* _Supplied data_
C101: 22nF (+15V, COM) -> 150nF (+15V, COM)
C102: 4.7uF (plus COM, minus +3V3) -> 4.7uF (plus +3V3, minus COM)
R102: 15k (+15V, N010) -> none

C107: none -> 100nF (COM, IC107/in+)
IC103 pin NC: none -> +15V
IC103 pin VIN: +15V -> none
--
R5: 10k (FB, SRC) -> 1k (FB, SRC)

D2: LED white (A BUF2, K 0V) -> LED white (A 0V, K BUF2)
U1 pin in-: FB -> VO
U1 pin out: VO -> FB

* _Your task_
Look through the entries and find each line that has the string "none". Copy those lines.

* _Response box_
R102: 15k (+15V, N010) -> none
C107: none -> 100nF (COM, IC107/in+)
IC103 pin NC: none -> +15V
IC103 pin VIN: +15V -> none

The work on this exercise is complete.